Aim => Report how many lines of the data below contain the string "kern". Give only the number.

Exercise data =>
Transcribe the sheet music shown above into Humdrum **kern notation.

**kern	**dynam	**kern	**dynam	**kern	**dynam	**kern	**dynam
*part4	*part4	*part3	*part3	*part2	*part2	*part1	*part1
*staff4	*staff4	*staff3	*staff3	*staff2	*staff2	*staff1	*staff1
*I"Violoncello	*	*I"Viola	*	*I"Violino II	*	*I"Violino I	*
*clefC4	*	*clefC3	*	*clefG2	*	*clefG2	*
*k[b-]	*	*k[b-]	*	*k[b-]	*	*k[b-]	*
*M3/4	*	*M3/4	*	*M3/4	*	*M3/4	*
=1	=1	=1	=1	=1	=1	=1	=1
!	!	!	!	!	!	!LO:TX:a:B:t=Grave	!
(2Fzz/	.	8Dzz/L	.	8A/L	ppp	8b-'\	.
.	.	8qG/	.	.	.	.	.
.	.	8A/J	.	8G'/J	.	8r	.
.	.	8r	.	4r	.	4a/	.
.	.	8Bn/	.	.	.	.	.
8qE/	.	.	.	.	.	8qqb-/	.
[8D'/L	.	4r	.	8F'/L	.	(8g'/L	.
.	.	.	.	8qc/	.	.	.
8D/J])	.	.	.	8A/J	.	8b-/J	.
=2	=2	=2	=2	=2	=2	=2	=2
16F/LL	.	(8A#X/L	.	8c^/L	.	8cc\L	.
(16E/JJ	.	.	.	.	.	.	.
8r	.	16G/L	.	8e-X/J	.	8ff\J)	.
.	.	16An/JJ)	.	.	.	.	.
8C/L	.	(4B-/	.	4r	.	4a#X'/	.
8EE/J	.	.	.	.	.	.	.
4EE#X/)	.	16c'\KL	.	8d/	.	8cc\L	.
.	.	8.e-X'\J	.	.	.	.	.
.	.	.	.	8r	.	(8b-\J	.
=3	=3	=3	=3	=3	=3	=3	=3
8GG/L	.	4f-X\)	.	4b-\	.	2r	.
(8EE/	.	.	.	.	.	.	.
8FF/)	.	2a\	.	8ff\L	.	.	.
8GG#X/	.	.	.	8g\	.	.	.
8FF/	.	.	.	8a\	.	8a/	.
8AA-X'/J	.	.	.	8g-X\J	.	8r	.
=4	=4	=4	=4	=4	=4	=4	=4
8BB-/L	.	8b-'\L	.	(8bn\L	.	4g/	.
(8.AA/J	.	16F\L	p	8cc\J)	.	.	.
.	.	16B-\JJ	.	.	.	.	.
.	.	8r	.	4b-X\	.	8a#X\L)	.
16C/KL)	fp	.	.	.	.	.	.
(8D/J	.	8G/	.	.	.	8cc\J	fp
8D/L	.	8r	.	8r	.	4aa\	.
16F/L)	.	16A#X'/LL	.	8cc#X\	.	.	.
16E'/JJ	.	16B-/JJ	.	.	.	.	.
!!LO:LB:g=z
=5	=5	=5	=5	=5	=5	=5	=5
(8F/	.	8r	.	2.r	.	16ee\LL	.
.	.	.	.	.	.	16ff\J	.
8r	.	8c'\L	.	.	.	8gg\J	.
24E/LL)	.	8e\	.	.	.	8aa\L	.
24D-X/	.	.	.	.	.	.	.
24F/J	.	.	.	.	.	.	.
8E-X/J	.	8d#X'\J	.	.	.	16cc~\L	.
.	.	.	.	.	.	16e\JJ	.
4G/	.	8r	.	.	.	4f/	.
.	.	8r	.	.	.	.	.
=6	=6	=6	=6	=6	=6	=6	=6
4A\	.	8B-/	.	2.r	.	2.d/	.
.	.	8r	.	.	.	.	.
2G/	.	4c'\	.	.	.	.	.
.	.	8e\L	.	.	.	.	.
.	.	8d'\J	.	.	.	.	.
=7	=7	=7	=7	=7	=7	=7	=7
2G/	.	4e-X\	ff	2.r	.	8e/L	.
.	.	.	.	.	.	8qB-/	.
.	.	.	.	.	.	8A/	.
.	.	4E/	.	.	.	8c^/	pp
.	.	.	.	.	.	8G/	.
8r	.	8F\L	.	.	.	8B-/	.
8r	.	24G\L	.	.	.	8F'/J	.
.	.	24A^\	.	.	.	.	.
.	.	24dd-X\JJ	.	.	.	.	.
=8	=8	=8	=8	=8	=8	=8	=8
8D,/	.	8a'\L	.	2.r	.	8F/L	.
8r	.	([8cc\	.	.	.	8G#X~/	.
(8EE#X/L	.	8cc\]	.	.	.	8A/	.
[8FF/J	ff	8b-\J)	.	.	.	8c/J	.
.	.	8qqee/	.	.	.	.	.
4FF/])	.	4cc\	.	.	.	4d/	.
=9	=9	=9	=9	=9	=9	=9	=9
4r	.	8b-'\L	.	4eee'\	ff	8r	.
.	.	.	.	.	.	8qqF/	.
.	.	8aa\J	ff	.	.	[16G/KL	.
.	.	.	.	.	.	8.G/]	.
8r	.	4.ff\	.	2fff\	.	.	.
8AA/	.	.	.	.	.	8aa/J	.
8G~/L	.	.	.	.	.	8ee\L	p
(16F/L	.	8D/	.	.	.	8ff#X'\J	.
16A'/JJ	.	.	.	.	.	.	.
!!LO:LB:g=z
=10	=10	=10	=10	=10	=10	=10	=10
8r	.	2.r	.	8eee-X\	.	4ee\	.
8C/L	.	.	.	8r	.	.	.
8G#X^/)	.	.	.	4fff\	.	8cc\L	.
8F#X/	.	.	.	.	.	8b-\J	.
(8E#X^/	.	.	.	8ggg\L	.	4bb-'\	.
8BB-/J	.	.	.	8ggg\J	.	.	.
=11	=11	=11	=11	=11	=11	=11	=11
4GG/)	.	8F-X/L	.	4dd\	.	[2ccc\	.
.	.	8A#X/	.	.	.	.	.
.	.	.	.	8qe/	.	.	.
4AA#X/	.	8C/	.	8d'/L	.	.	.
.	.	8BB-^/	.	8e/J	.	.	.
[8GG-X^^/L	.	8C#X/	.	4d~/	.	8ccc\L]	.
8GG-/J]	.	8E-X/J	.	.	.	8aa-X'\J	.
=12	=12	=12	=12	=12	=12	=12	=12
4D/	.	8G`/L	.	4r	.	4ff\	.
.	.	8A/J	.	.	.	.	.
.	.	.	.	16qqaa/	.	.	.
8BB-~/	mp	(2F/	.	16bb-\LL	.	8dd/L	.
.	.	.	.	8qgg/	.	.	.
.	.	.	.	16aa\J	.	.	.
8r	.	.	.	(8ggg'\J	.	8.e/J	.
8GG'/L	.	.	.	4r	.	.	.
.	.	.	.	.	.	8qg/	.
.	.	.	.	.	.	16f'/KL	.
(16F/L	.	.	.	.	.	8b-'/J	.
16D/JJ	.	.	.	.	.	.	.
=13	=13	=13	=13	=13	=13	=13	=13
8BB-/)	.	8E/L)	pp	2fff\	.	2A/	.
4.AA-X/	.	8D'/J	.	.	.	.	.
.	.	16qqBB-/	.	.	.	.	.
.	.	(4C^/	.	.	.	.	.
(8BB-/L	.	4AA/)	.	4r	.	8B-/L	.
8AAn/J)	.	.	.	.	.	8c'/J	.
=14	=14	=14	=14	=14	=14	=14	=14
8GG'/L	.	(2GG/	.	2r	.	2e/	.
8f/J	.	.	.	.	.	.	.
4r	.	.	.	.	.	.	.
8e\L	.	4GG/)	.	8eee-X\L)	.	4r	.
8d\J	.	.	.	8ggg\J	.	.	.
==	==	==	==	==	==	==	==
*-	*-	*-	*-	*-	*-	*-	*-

Exercise response => 2